**Data provided**:
::::

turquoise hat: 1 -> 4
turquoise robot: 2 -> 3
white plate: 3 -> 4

::::

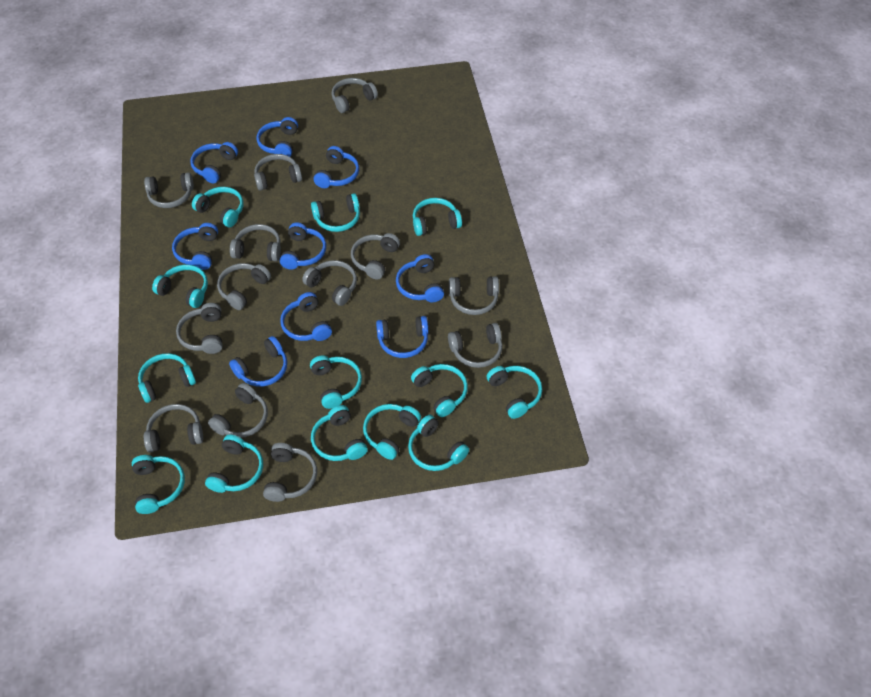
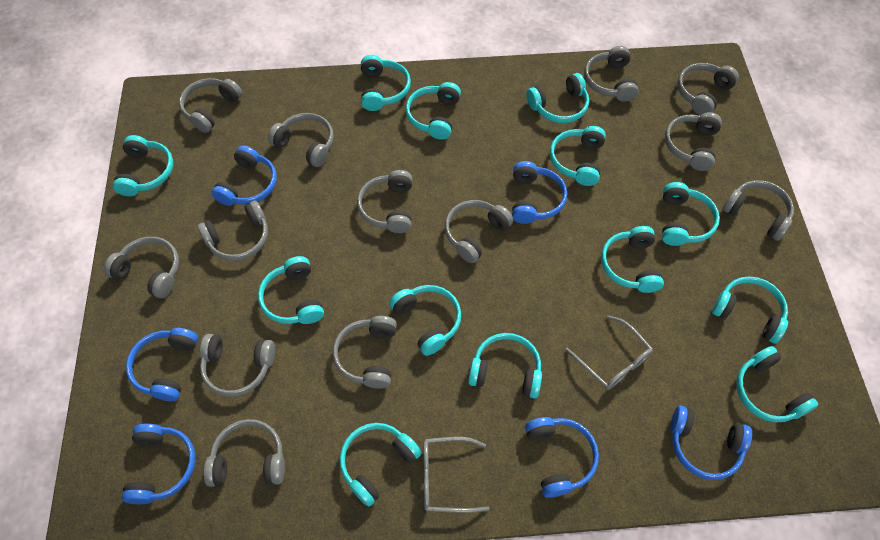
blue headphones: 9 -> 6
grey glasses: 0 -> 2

::::

**What to do**: Write down, word for word, the lines above from the one containing "turquoise hat: 1 -> 4" through the one containing "white plate: 3 -> 4", both ends included.

**Written solution**:
turquoise hat: 1 -> 4
turquoise robot: 2 -> 3
white plate: 3 -> 4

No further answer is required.